━━ DATA FOR REVIEW

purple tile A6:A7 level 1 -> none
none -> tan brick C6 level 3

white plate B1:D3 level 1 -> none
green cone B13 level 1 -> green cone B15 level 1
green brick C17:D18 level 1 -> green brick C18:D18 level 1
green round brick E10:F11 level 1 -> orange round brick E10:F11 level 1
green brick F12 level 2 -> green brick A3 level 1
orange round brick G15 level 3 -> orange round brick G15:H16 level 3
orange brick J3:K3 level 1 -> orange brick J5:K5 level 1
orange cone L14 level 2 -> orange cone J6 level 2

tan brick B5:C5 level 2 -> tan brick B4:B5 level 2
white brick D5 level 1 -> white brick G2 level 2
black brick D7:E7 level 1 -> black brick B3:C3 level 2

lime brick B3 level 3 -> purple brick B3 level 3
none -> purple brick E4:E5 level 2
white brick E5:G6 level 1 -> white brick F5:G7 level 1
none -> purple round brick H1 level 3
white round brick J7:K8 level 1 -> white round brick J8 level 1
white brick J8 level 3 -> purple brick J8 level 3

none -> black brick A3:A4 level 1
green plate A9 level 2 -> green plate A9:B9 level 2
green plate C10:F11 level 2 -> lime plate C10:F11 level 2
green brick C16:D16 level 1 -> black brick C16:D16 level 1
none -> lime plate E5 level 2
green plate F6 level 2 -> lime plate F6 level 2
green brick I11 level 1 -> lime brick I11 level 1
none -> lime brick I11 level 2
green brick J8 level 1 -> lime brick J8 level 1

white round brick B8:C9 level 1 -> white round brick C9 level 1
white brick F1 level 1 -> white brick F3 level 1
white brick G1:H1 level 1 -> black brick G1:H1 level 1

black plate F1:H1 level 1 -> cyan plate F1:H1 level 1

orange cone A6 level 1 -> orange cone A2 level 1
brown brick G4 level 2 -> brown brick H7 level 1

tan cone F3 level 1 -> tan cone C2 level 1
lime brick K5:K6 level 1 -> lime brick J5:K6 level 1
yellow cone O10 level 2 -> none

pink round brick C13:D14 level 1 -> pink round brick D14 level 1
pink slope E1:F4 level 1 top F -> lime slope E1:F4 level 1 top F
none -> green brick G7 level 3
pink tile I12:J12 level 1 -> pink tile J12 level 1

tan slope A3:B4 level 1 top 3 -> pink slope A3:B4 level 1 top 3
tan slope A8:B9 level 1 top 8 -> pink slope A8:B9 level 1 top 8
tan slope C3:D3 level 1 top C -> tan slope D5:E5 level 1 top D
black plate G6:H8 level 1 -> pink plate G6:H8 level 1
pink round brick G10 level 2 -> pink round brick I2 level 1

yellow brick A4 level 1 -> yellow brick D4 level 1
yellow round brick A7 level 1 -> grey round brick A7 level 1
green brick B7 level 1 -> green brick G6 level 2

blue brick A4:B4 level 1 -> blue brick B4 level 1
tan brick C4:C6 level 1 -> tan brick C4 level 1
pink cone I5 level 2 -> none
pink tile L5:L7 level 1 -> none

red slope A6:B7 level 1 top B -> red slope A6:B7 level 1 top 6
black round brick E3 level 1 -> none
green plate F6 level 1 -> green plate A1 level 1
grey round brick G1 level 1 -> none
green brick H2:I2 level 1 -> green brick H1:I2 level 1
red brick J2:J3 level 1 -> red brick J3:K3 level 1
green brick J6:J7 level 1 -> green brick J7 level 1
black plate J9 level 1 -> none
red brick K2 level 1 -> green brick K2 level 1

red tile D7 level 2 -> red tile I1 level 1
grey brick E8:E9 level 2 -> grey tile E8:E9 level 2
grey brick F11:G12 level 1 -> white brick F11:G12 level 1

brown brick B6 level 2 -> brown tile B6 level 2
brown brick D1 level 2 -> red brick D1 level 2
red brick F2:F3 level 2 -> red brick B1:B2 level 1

━━━━

• PROBLEM STATEMENT: Return every line above where "lime" appears.

• SOLVED EXERCISE:
lime brick B3 level 3 -> purple brick B3 level 3
green plate C10:F11 level 2 -> lime plate C10:F11 level 2
none -> lime plate E5 level 2
green plate F6 level 2 -> lime plate F6 level 2
green brick I11 level 1 -> lime brick I11 level 1
none -> lime brick I11 level 2
green brick J8 level 1 -> lime brick J8 level 1
lime brick K5:K6 level 1 -> lime brick J5:K6 level 1
pink slope E1:F4 level 1 top F -> lime slope E1:F4 level 1 top F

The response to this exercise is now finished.